* [What to produce]:
Below are lines of data; restate word for word those running from the line containing "turquoise mushroom [108,397,162,449]" to the line containing "camera: 170 degrees right, 10 degrees down", inclusive, and no others.

*** Material provided Section Begins ***

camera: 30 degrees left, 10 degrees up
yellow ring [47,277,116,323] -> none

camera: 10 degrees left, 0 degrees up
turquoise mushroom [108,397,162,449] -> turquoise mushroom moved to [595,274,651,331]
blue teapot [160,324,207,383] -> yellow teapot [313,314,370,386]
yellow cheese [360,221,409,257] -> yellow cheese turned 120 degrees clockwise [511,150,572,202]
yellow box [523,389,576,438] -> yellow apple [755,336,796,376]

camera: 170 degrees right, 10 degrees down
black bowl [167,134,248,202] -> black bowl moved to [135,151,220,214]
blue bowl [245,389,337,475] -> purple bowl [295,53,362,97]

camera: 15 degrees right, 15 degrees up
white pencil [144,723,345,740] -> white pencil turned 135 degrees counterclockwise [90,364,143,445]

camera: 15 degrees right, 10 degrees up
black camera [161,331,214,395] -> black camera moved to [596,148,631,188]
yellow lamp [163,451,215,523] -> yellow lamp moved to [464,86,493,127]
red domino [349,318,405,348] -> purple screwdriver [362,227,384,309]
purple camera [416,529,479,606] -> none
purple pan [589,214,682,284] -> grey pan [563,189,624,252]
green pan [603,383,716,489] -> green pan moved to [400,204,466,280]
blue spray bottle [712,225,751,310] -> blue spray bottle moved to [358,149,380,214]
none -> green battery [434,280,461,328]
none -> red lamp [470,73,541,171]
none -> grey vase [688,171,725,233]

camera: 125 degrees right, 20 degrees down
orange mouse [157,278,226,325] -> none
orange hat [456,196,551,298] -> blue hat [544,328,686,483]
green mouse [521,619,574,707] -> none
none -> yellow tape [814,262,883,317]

*** Material provided Section Ends ***

* [Written answer]:
turquoise mushroom [108,397,162,449] -> turquoise mushroom moved to [595,274,651,331]
blue teapot [160,324,207,383] -> yellow teapot [313,314,370,386]
yellow cheese [360,221,409,257] -> yellow cheese turned 120 degrees clockwise [511,150,572,202]
yellow box [523,389,576,438] -> yellow apple [755,336,796,376]

camera: 170 degrees right, 10 degrees down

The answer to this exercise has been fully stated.